Stored dataset items:
--
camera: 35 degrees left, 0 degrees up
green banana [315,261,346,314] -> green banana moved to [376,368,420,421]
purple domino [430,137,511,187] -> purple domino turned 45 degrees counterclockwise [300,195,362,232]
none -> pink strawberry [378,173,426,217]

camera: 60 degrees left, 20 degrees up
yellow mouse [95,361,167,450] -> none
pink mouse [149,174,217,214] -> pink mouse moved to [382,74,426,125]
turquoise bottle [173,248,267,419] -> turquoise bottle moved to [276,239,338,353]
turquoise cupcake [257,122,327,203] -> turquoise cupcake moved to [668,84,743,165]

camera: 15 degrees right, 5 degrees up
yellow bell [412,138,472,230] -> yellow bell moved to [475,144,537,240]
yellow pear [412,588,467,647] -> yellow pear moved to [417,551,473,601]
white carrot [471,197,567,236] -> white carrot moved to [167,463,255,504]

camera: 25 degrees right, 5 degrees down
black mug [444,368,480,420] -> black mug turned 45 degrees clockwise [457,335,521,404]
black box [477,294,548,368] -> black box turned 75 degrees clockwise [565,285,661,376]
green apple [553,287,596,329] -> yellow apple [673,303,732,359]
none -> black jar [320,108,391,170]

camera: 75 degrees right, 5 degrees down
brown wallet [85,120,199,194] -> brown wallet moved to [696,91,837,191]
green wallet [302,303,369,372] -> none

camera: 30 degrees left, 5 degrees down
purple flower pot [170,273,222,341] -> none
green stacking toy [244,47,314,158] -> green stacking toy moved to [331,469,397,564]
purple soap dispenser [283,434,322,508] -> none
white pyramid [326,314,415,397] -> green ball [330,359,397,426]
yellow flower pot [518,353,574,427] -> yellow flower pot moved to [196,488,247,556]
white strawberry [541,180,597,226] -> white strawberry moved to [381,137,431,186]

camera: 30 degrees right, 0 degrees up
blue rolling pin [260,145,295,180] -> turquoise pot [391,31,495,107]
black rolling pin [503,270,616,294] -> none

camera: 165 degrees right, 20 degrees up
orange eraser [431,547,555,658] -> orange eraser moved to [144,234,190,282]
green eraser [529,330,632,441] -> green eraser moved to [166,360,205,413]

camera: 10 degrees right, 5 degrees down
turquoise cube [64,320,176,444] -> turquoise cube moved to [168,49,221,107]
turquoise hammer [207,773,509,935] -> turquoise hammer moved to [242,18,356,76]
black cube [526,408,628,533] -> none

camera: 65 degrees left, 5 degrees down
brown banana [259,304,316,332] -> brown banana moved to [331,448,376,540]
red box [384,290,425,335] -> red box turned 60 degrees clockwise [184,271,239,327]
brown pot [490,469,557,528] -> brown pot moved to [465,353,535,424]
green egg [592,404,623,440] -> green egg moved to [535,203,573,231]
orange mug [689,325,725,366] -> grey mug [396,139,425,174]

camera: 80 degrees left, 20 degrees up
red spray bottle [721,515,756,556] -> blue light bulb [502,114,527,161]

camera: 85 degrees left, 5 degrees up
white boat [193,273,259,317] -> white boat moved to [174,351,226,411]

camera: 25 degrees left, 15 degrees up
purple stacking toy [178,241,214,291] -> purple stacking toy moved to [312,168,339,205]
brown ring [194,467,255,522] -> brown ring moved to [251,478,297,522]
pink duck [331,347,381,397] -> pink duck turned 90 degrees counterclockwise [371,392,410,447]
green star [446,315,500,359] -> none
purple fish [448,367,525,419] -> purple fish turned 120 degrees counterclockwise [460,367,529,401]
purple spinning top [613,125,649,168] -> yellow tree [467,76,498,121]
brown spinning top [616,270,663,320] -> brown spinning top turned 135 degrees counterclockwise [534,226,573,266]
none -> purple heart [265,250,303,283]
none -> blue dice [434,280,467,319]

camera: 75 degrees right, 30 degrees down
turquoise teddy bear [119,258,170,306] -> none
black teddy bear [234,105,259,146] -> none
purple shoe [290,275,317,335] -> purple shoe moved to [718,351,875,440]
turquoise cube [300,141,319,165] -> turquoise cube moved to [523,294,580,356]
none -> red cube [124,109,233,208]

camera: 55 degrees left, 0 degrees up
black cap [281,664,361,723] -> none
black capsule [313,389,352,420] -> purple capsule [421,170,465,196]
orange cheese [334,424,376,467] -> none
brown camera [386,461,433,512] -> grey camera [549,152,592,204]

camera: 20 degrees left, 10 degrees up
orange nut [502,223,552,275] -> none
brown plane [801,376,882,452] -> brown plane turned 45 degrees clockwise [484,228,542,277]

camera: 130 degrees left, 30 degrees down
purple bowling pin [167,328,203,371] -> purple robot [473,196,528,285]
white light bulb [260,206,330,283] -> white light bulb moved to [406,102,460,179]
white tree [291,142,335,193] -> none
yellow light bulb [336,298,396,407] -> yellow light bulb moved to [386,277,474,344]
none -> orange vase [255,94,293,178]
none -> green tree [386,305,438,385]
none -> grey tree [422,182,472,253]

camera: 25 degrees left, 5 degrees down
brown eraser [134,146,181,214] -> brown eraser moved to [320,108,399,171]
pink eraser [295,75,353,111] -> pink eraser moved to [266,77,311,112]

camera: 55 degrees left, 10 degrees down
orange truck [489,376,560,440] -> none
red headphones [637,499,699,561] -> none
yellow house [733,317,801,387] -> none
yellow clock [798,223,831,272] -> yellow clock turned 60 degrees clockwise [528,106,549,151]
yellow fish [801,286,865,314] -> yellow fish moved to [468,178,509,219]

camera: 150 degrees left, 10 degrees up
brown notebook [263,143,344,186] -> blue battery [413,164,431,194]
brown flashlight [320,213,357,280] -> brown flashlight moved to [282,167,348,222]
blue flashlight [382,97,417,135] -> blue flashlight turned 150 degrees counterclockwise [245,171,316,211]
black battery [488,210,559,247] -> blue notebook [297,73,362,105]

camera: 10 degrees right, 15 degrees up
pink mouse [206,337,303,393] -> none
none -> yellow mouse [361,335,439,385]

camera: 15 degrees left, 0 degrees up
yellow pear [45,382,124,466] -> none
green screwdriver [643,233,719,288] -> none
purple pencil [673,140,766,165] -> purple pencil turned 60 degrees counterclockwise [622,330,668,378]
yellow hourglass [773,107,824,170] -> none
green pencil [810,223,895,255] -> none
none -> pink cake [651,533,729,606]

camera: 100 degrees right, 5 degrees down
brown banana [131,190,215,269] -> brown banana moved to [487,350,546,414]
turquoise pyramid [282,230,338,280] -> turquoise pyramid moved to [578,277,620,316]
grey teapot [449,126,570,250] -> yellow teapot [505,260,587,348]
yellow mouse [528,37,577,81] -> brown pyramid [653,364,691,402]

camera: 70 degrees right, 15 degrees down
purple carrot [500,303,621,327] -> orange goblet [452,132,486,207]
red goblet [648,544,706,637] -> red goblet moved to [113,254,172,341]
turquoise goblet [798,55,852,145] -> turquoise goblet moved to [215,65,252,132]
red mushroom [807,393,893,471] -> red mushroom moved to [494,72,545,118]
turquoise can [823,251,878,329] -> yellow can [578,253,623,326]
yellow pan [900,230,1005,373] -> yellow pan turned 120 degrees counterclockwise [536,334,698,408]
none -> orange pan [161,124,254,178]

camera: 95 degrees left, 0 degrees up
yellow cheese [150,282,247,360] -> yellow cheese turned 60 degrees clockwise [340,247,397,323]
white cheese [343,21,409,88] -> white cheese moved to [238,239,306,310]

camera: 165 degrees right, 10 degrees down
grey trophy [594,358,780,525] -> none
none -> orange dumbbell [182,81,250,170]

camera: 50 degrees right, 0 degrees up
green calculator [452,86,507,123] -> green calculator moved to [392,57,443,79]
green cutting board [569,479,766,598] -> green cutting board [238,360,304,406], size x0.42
--
### Instruction
Transcribe the lines above between the line holding "red box [384,290,425,335]" and the line holding "camera: 85 degrees left, 5 degrees up", inclusive, exactly as they stand and with nothing added.

### Response area
red box [384,290,425,335] -> red box turned 60 degrees clockwise [184,271,239,327]
brown pot [490,469,557,528] -> brown pot moved to [465,353,535,424]
green egg [592,404,623,440] -> green egg moved to [535,203,573,231]
orange mug [689,325,725,366] -> grey mug [396,139,425,174]

camera: 80 degrees left, 20 degrees up
red spray bottle [721,515,756,556] -> blue light bulb [502,114,527,161]

camera: 85 degrees left, 5 degrees up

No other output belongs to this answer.